▶ Your assignment
Within the entries below, find the portion that opens with the line containing "gray line: (19, 113)" and closes with the line containing "pink semicircle: (77, 99)". Retype that portion exactly and only.

▶ Data extracts
══════════
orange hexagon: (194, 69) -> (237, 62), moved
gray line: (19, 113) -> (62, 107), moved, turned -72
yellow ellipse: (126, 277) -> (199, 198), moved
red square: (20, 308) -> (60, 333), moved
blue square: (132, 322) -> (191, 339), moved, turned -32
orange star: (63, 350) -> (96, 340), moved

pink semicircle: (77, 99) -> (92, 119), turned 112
══════════
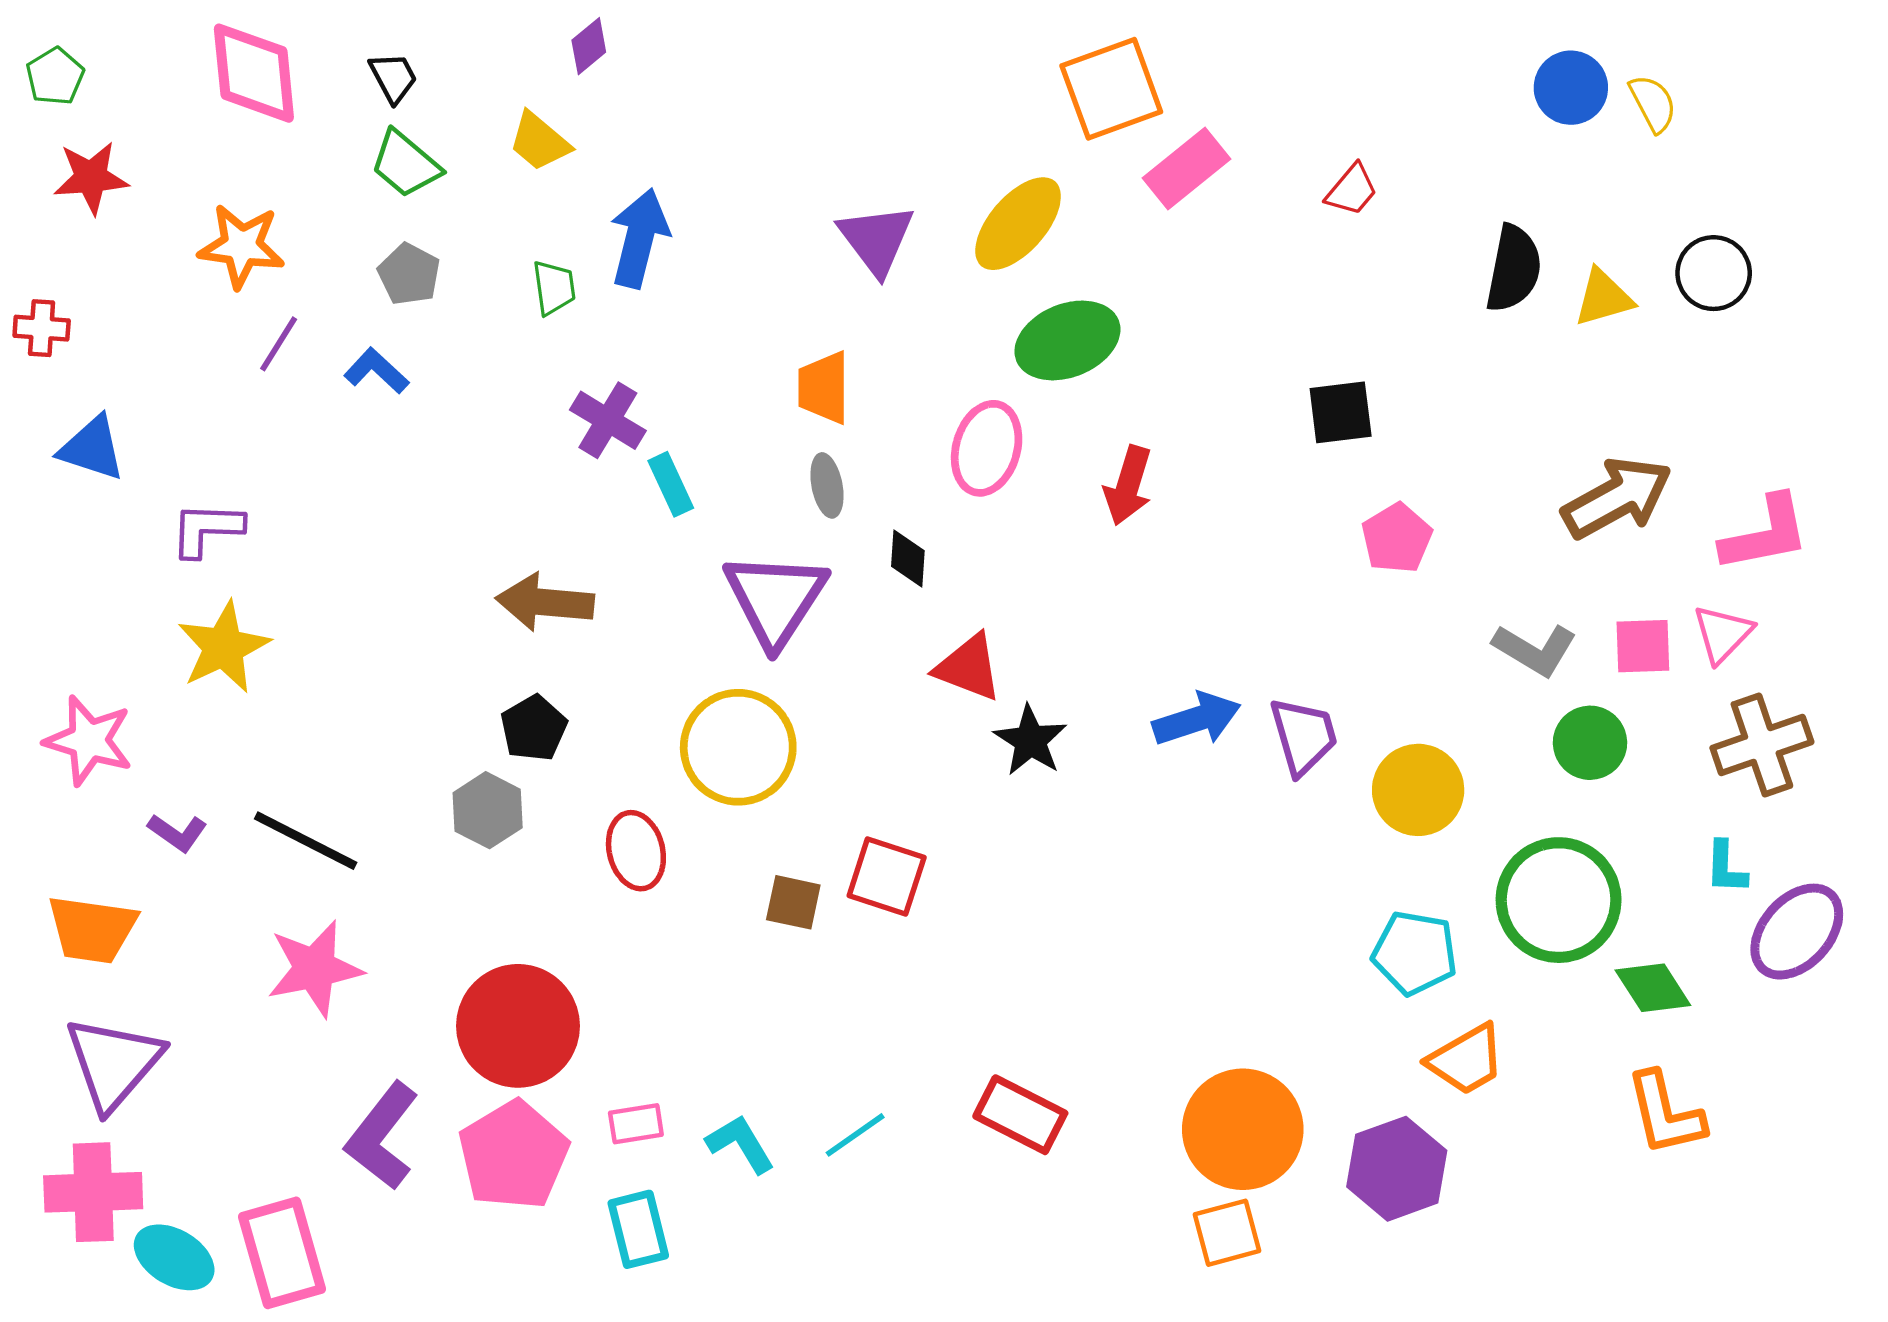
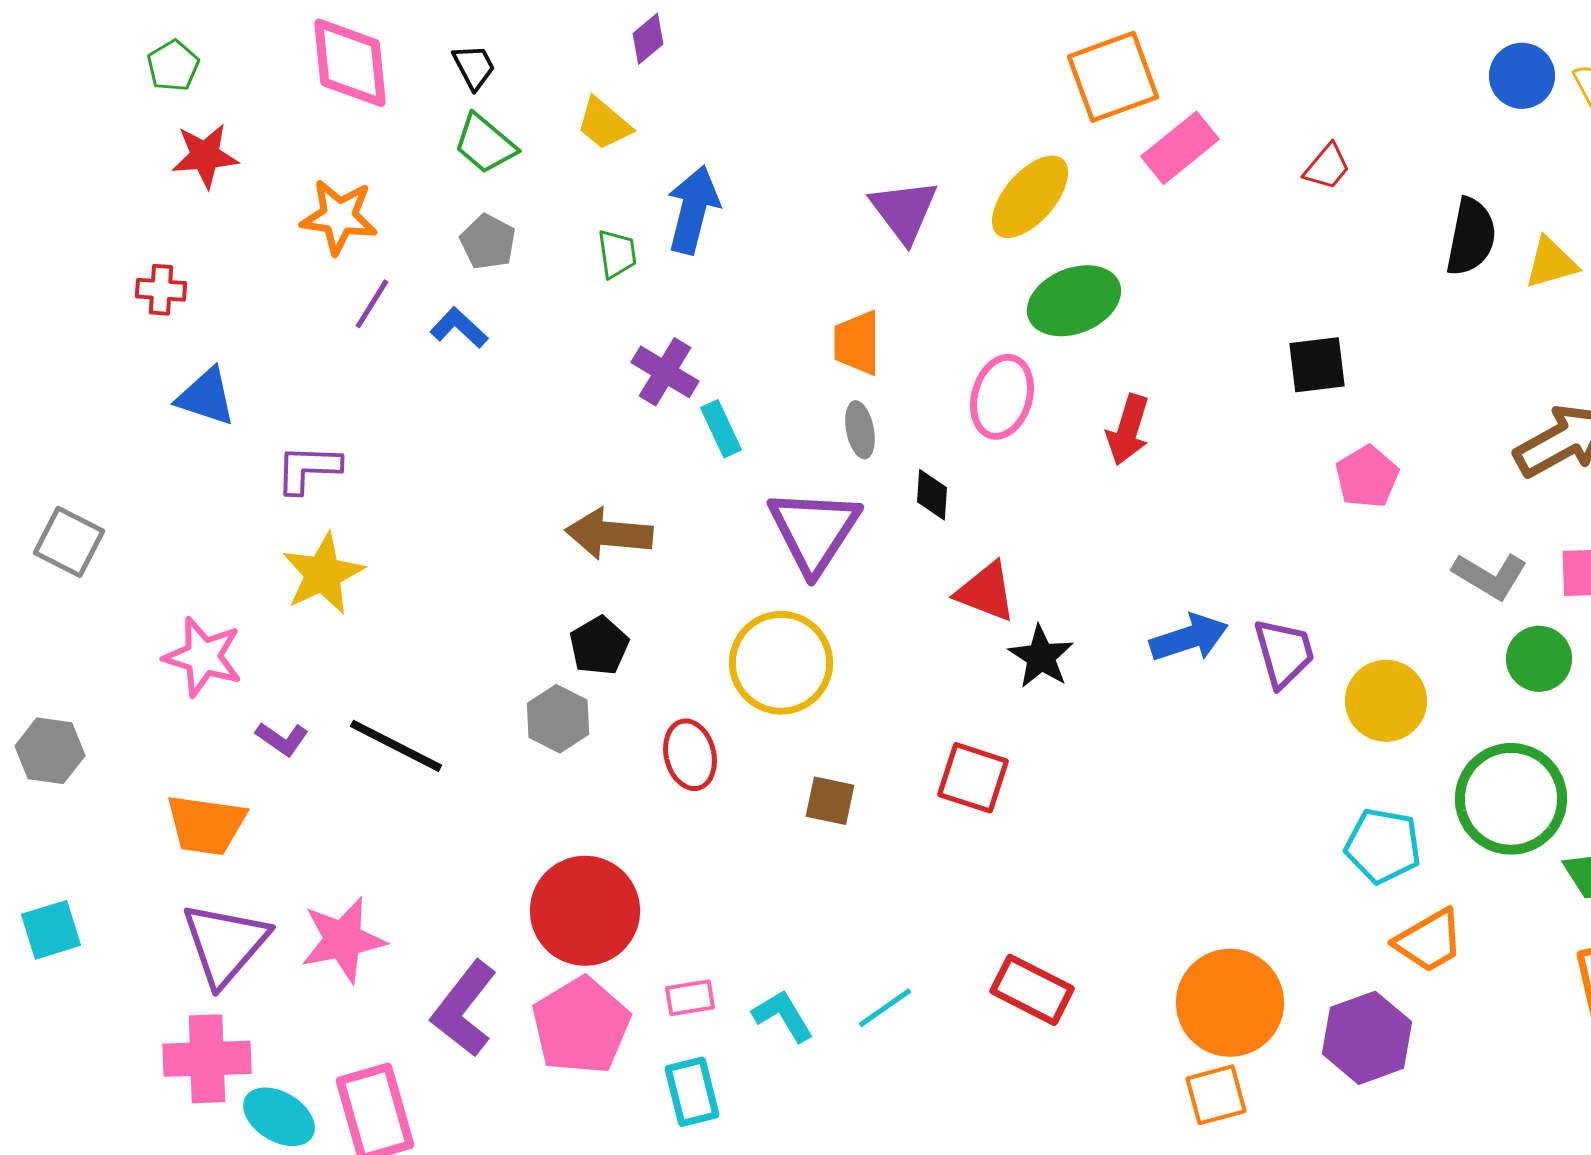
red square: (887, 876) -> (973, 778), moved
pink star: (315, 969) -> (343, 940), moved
══════════
▶ Result for this task
gray line: (19, 113) -> (62, 107), moved, turned -72
yellow ellipse: (126, 277) -> (199, 198), moved
red square: (20, 308) -> (60, 333), moved
blue square: (132, 322) -> (191, 339), moved, turned -32
orange star: (63, 350) -> (96, 340), moved

pink semicircle: (77, 99) -> (92, 119), turned 112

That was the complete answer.